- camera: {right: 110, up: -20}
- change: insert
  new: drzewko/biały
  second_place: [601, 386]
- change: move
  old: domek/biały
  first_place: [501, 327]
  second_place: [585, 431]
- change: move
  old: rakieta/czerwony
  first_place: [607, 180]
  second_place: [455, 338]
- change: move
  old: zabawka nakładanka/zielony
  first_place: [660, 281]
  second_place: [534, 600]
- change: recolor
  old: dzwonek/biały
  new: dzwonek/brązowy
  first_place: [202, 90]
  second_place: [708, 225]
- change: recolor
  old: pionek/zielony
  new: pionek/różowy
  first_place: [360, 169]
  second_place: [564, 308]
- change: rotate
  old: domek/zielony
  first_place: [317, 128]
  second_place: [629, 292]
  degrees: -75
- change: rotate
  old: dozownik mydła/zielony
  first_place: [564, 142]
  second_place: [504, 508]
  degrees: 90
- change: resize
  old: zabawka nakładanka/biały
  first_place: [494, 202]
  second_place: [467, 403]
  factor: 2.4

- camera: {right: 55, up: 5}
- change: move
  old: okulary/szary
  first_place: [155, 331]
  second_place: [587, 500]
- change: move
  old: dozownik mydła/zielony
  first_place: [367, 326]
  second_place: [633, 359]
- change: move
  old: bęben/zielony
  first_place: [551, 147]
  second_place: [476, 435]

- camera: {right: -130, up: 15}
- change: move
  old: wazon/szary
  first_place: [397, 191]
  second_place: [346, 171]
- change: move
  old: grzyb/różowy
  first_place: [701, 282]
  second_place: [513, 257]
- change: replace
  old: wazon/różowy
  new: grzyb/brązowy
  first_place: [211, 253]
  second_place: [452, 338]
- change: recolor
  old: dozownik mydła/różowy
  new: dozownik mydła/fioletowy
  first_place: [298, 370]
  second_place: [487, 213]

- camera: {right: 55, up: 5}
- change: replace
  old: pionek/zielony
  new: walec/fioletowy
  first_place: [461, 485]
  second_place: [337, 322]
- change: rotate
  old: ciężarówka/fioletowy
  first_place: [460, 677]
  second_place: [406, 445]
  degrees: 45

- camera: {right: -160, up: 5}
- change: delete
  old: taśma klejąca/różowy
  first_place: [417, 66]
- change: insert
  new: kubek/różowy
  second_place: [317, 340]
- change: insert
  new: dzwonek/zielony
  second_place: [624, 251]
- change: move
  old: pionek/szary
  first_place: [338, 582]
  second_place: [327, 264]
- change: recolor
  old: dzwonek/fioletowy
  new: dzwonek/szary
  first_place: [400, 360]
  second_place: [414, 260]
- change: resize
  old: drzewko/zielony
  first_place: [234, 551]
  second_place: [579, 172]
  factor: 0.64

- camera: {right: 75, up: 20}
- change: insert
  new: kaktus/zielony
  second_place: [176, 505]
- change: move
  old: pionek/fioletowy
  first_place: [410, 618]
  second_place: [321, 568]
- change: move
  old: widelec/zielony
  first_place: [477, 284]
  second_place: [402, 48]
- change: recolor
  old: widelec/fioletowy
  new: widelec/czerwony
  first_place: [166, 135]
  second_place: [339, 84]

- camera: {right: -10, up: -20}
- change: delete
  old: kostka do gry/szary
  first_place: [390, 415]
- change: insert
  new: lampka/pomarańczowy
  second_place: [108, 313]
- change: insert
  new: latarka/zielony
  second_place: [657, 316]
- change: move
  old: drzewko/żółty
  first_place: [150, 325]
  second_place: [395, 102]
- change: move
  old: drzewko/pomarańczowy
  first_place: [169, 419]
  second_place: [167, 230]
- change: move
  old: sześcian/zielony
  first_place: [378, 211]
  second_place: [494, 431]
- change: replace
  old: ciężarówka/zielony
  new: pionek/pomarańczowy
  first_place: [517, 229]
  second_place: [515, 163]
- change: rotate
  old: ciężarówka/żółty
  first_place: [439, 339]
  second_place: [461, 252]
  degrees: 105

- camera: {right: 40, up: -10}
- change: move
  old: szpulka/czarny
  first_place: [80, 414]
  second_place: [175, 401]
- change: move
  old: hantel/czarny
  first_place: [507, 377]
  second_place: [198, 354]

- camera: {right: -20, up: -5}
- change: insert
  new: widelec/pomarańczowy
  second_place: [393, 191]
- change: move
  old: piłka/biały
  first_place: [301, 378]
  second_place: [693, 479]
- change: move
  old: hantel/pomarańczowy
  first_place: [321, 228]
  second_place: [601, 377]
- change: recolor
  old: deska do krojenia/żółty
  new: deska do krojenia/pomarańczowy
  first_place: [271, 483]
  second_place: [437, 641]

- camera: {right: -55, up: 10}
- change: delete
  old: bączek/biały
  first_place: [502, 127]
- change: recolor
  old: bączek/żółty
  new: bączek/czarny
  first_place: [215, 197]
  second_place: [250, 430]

◇ ◇ ◇

REQUIRED WORK ::
Repeat each line of the data above, exactly as it appears, from the first through the line that contains "second_place: [467, 403]".

SOLUTION TO THIS EXERCISE ::
- camera: {right: 110, up: -20}
- change: insert
  new: drzewko/biały
  second_place: [601, 386]
- change: move
  old: domek/biały
  first_place: [501, 327]
  second_place: [585, 431]
- change: move
  old: rakieta/czerwony
  first_place: [607, 180]
  second_place: [455, 338]
- change: move
  old: zabawka nakładanka/zielony
  first_place: [660, 281]
  second_place: [534, 600]
- change: recolor
  old: dzwonek/biały
  new: dzwonek/brązowy
  first_place: [202, 90]
  second_place: [708, 225]
- change: recolor
  old: pionek/zielony
  new: pionek/różowy
  first_place: [360, 169]
  second_place: [564, 308]
- change: rotate
  old: domek/zielony
  first_place: [317, 128]
  second_place: [629, 292]
  degrees: -75
- change: rotate
  old: dozownik mydła/zielony
  first_place: [564, 142]
  second_place: [504, 508]
  degrees: 90
- change: resize
  old: zabawka nakładanka/biały
  first_place: [494, 202]
  second_place: [467, 403]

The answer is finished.